[Task inputs]

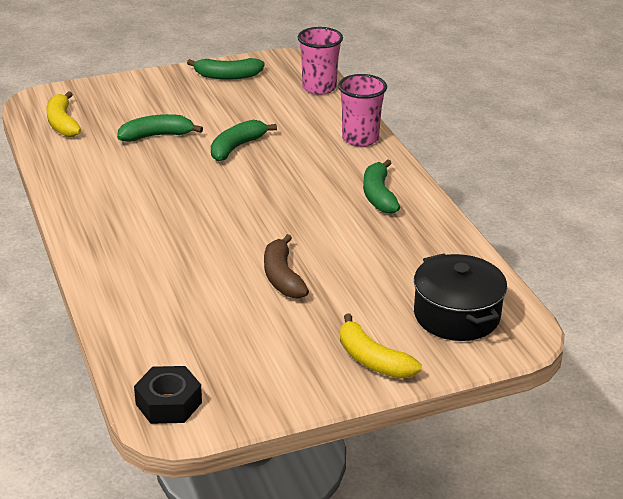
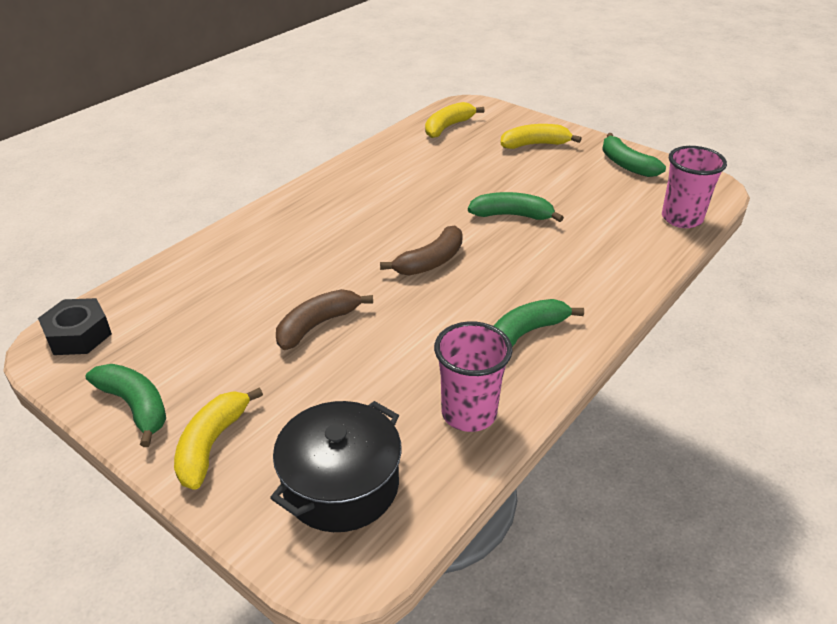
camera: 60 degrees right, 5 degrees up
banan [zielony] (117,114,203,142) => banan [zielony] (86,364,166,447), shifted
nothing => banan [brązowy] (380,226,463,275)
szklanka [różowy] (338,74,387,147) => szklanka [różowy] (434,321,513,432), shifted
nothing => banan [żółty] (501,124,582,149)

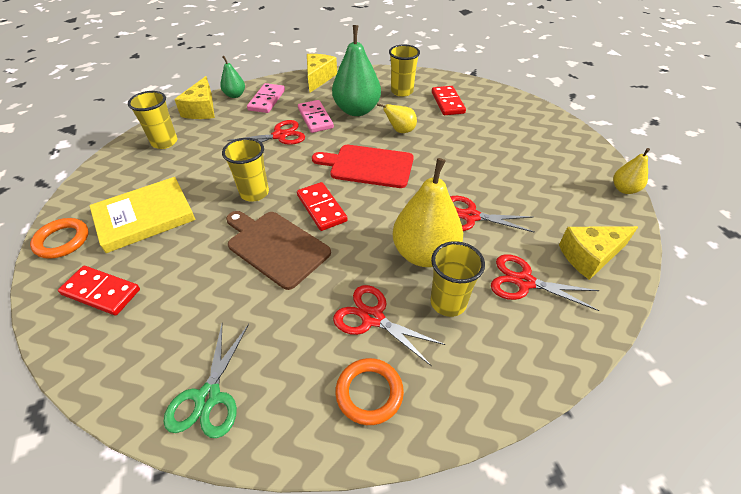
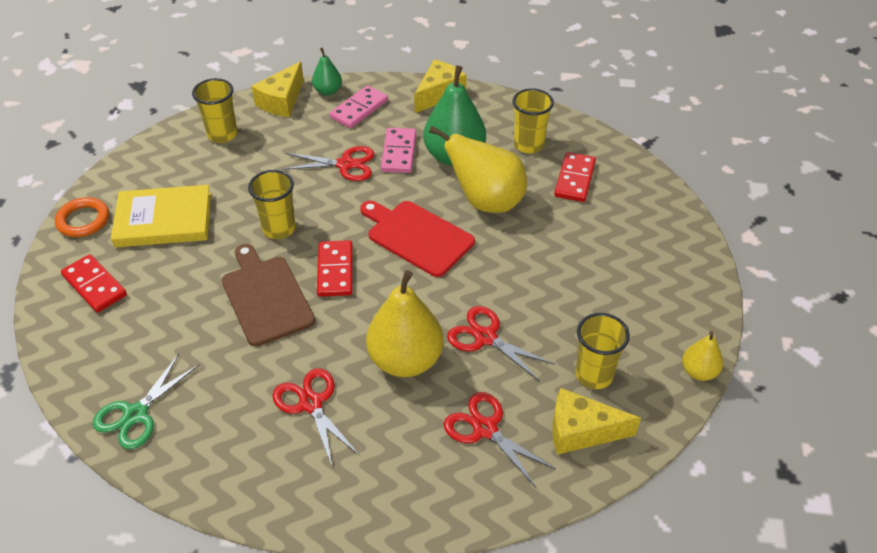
camera: 25 degrees right, 0 degrees up
gruszka [żółty] (377,103,417,133) => gruszka [żółty] (429,126,527,213), x1.95
szklanka [żółty] (430,241,485,317) => szklanka [żółty] (575,313,630,389), shifted
pierścień [pomarańczowy] (335,358,404,425) => nothing

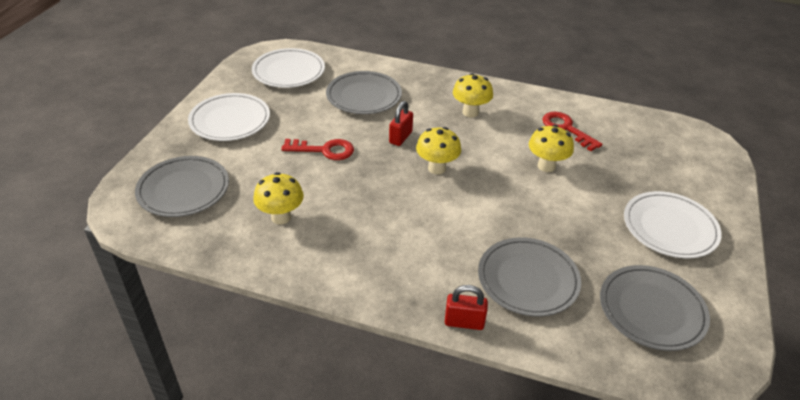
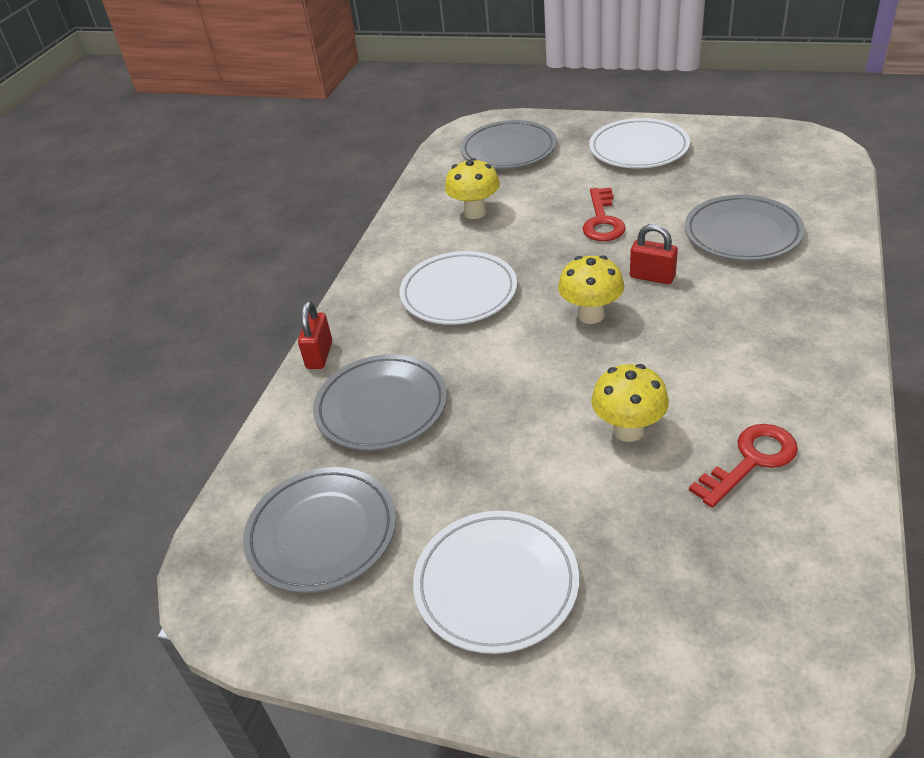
camera: 95 degrees right, 0 degrees up
talerz [biały] (252,48,325,88) => talerz [biały] (400,251,517,325), shifted
grzyb [żółty] (453,73,493,118) => nothing

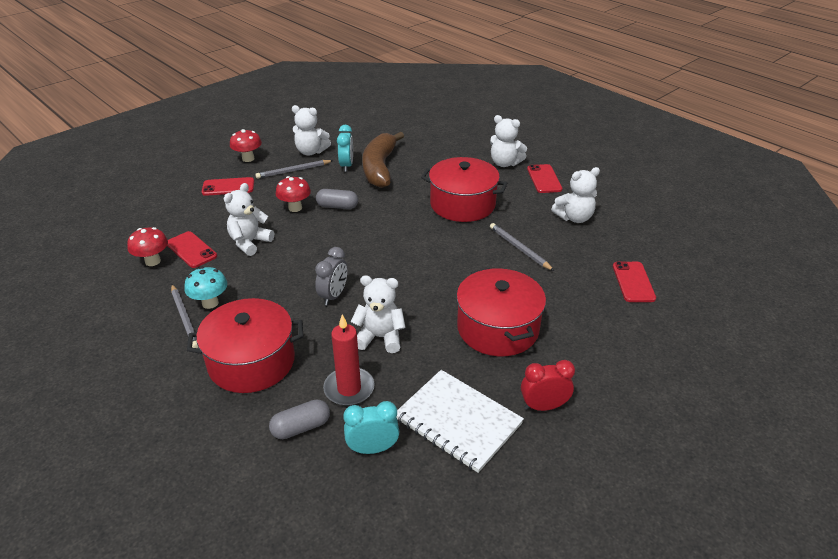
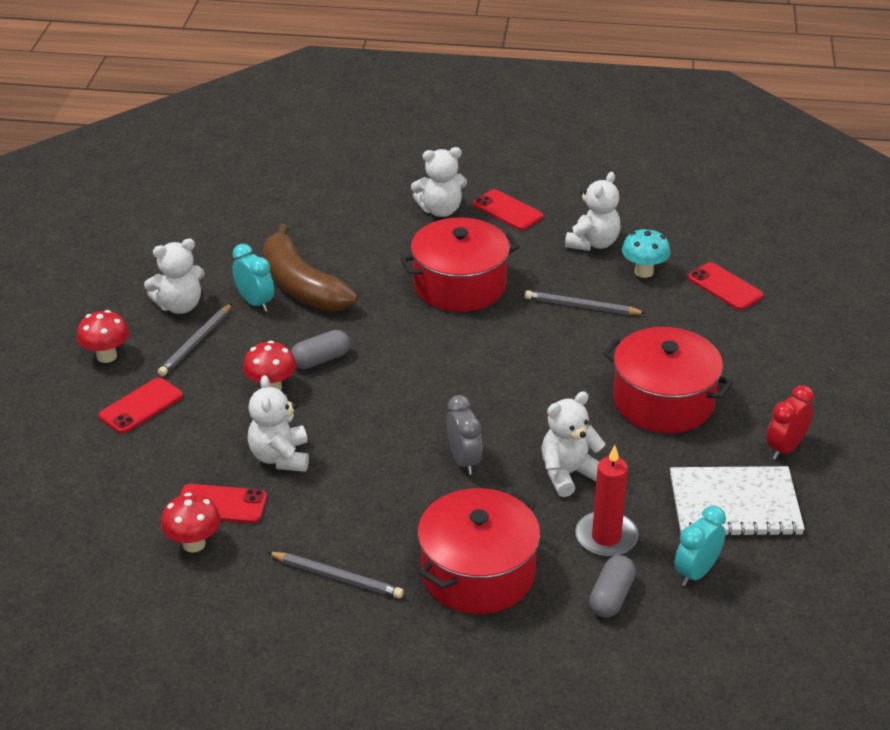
camera: 40 degrees left, 0 degrees up
grzyb [turkusowy] (184,267,227,309) => grzyb [turkusowy] (622,228,670,278), shifted

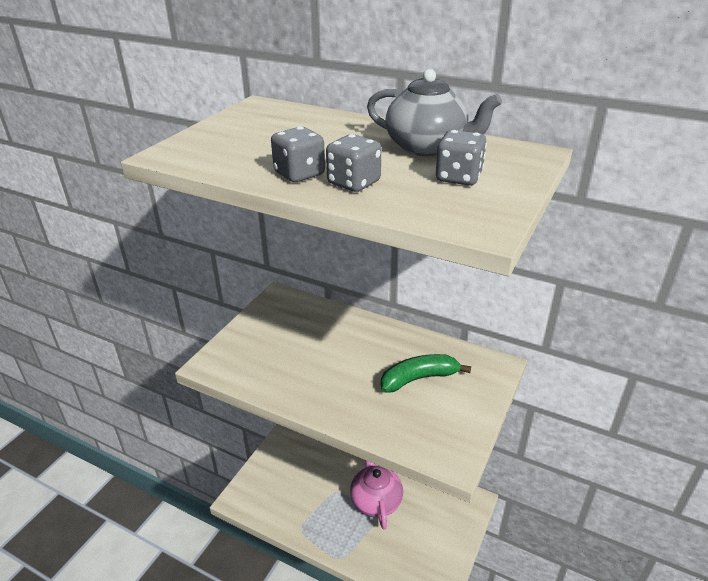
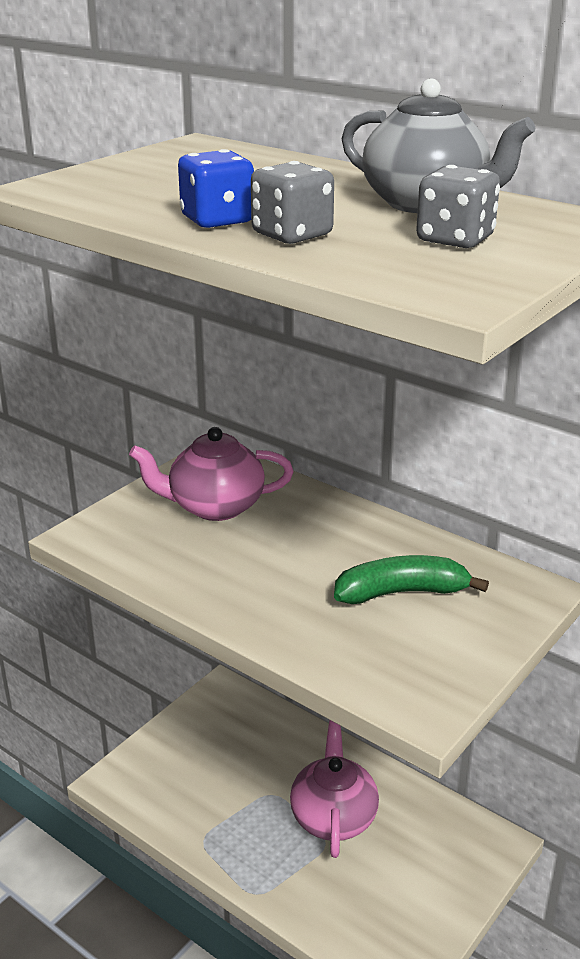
camera: 10 degrees right, 5 degrees down
nothing => imbryk [różowy] (129,427,294,521)
kostka do gry [szary] (271,127,325,182) => kostka do gry [niebieski] (178,149,254,228)

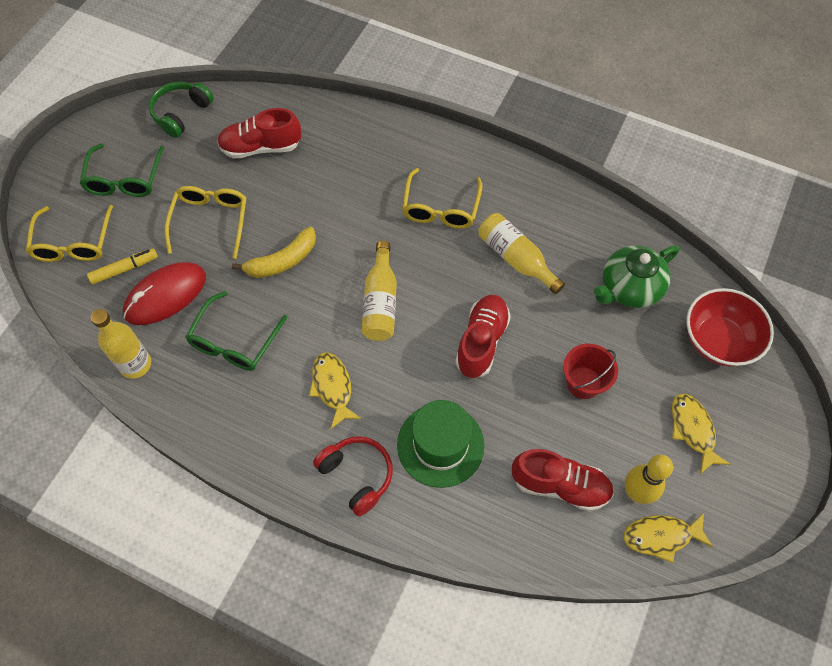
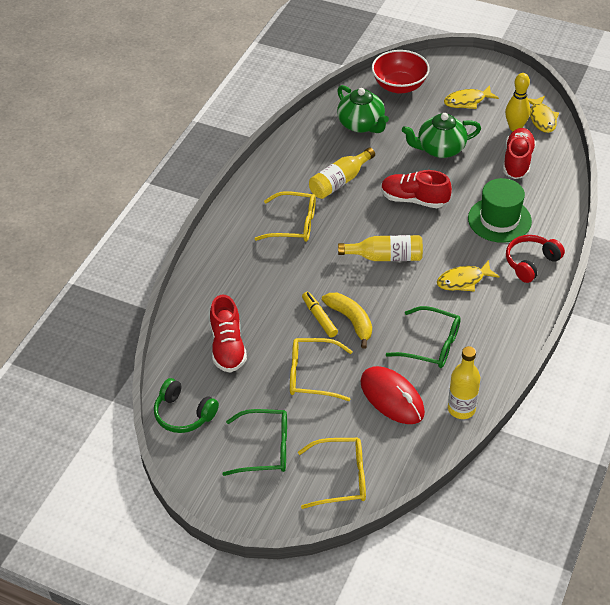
camera: 90 degrees left, 15 degrees down
flamaster [żółty] (87,248,158,284) => flamaster [żółty] (302,292,338,337), shifted
wiadro [czerwony] (563,344,618,399) => imbryk [zielony] (402,113,481,158)

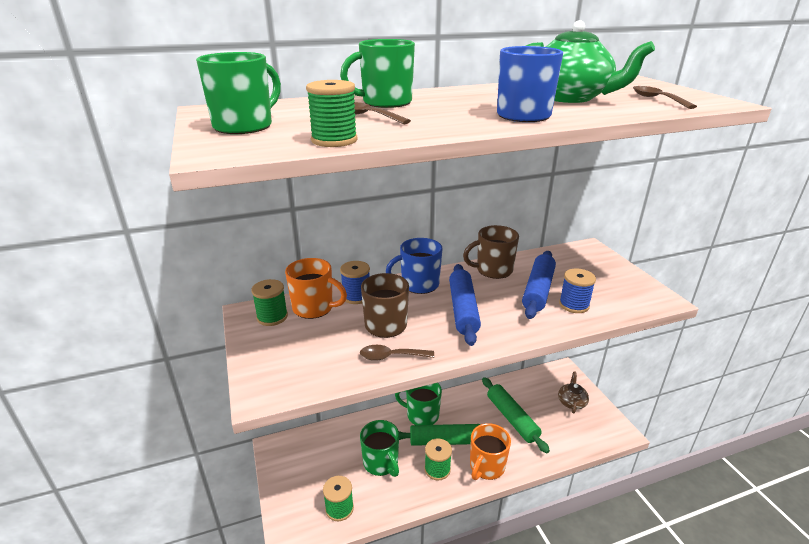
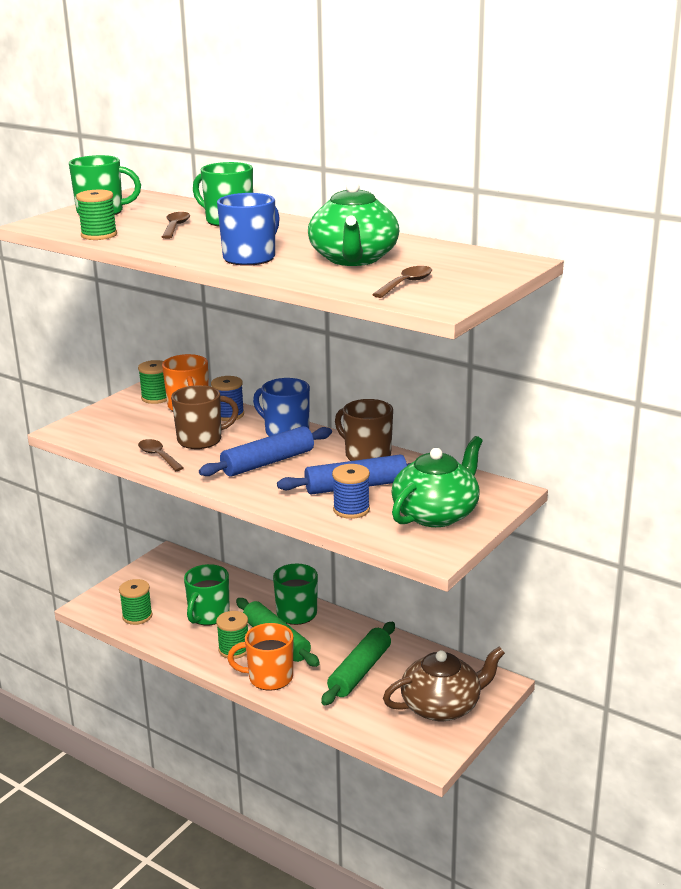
camera: 55 degrees right, 5 degrees down
imbryk [brązowy] (558,372,589,414) => imbryk [brązowy] (383,646,505,721), x1.80
nothing => imbryk [zielony] (391,436,483,527)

[/Task inputs]

▸ **Exercise description**: Give again, unchanged, only the lines from the line containing "szklanka [żółty] (430,241,485,317)" to the last line of the records above. Pictures do not belong in the copy.

▸ **Output of the task**:
szklanka [żółty] (430,241,485,317) => szklanka [żółty] (575,313,630,389), shifted
pierścień [pomarańczowy] (335,358,404,425) => nothing

camera: 95 degrees right, 0 degrees up
talerz [biały] (252,48,325,88) => talerz [biały] (400,251,517,325), shifted
grzyb [żółty] (453,73,493,118) => nothing

camera: 40 degrees left, 0 degrees up
grzyb [turkusowy] (184,267,227,309) => grzyb [turkusowy] (622,228,670,278), shifted

camera: 10 degrees right, 5 degrees down
nothing => imbryk [różowy] (129,427,294,521)
kostka do gry [szary] (271,127,325,182) => kostka do gry [niebieski] (178,149,254,228)

camera: 90 degrees left, 15 degrees down
flamaster [żółty] (87,248,158,284) => flamaster [żółty] (302,292,338,337), shifted
wiadro [czerwony] (563,344,618,399) => imbryk [zielony] (402,113,481,158)

camera: 55 degrees right, 5 degrees down
imbryk [brązowy] (558,372,589,414) => imbryk [brązowy] (383,646,505,721), x1.80
nothing => imbryk [zielony] (391,436,483,527)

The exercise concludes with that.